» **DATA**:
◆ ◆ ◆ ◆ ◆ ◆ ◆

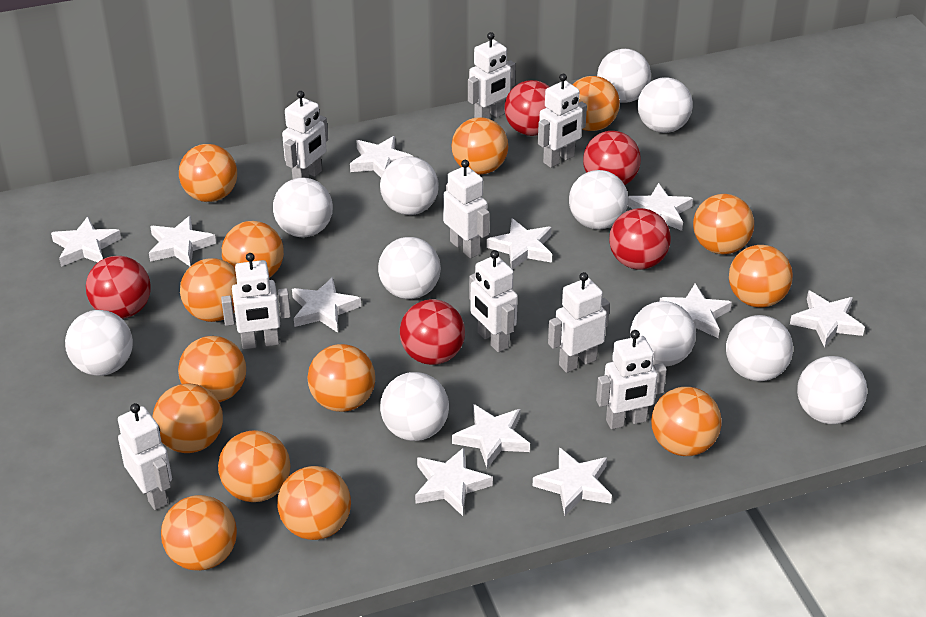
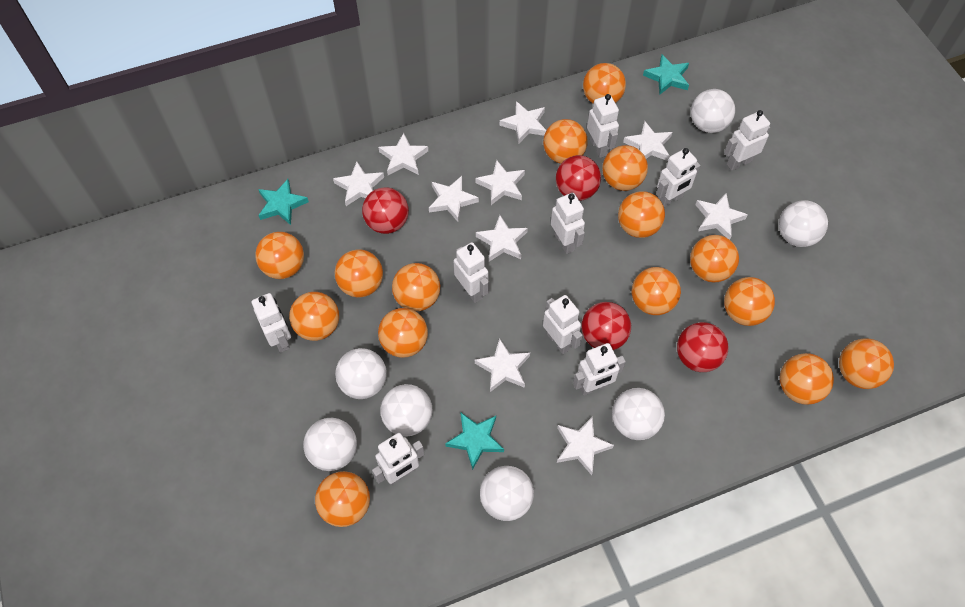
orange ball: 14 -> 15
red ball: 5 -> 4
turquoise star: 0 -> 3
white ball: 11 -> 7
white star: 11 -> 10

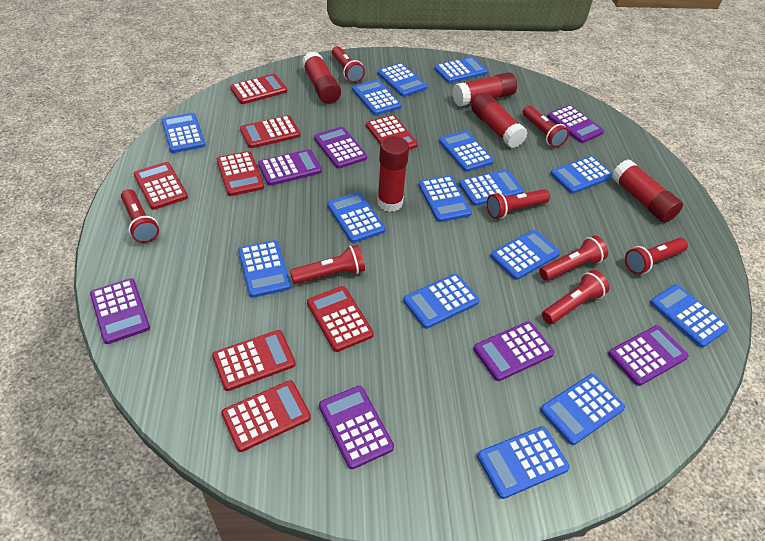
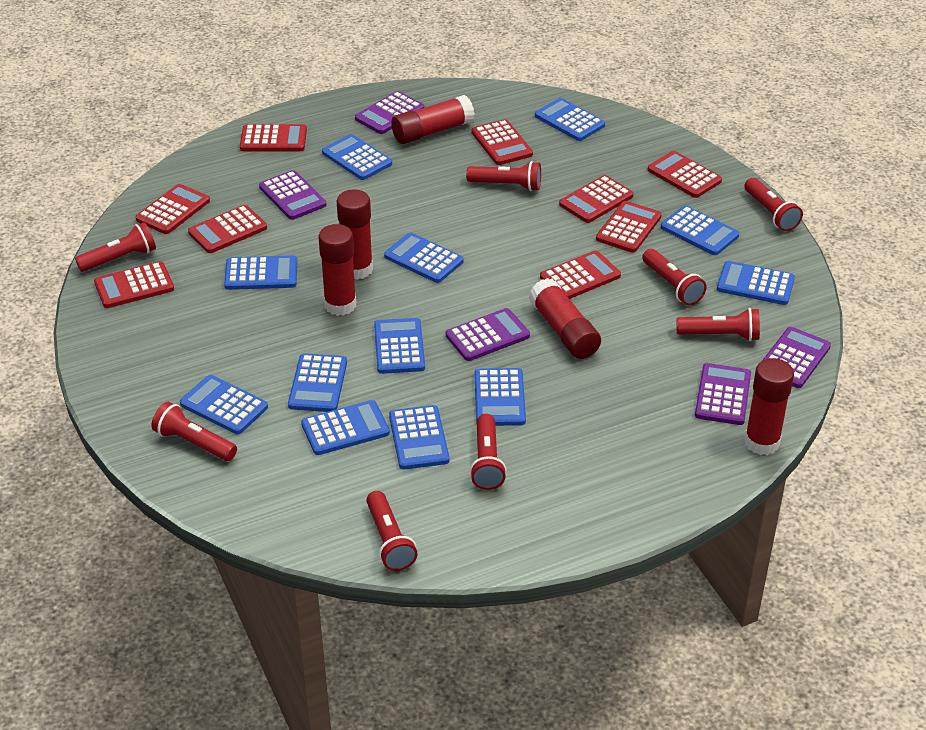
blue calculator: 15 -> 12
purple calculator: 7 -> 5
red calculator: 8 -> 9

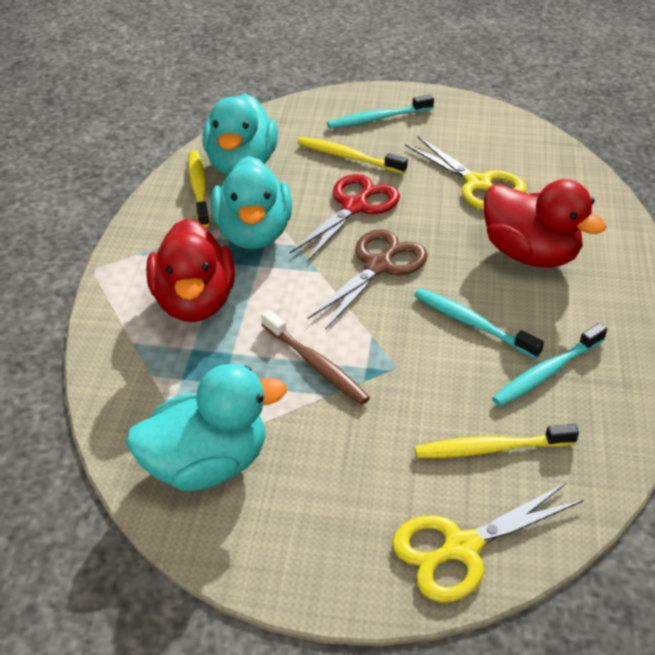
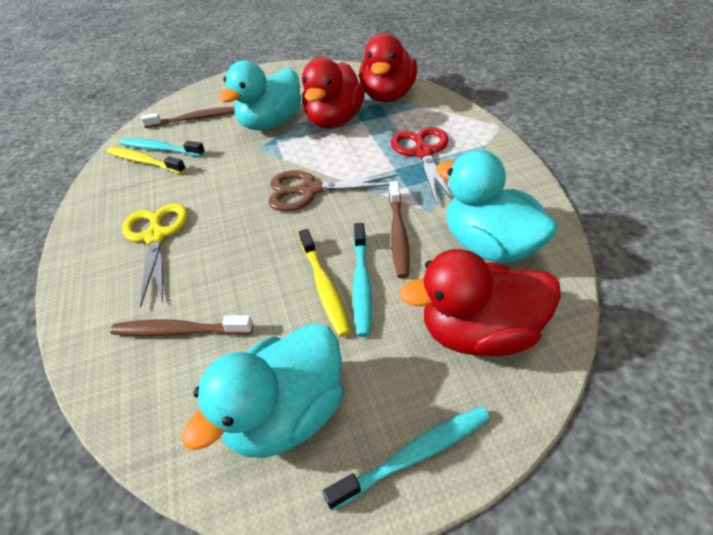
brown toothbrush: 1 -> 3
red duck: 2 -> 3
yellow scissors: 2 -> 1
yellow toothbrush: 3 -> 2

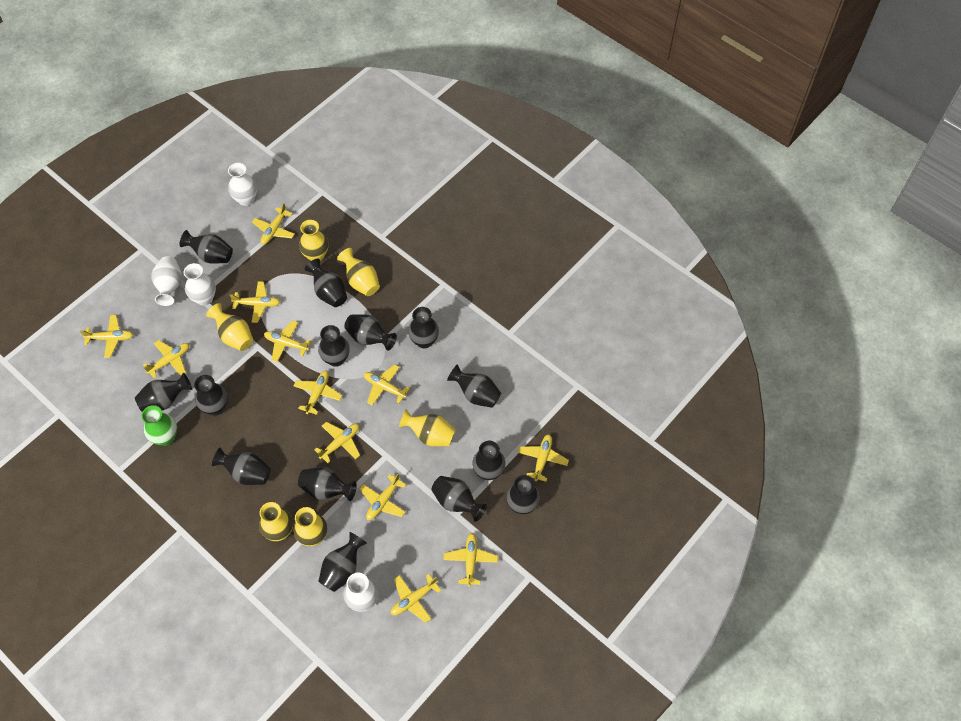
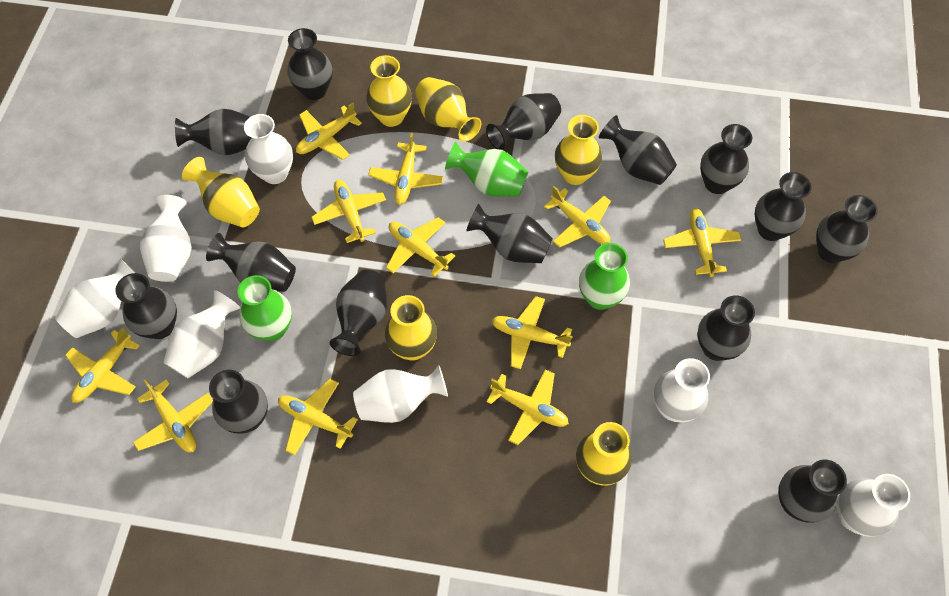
green vase: 1 -> 3
white vase: 4 -> 7
yellow plane: 12 -> 11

◆ ◆ ◆ ◆ ◆ ◆ ◆

» **REQUIRED ACTION**:
Count the lines in the material above where the string "white" appears, then state only that count.

» **WORKED SOLUTION**:
3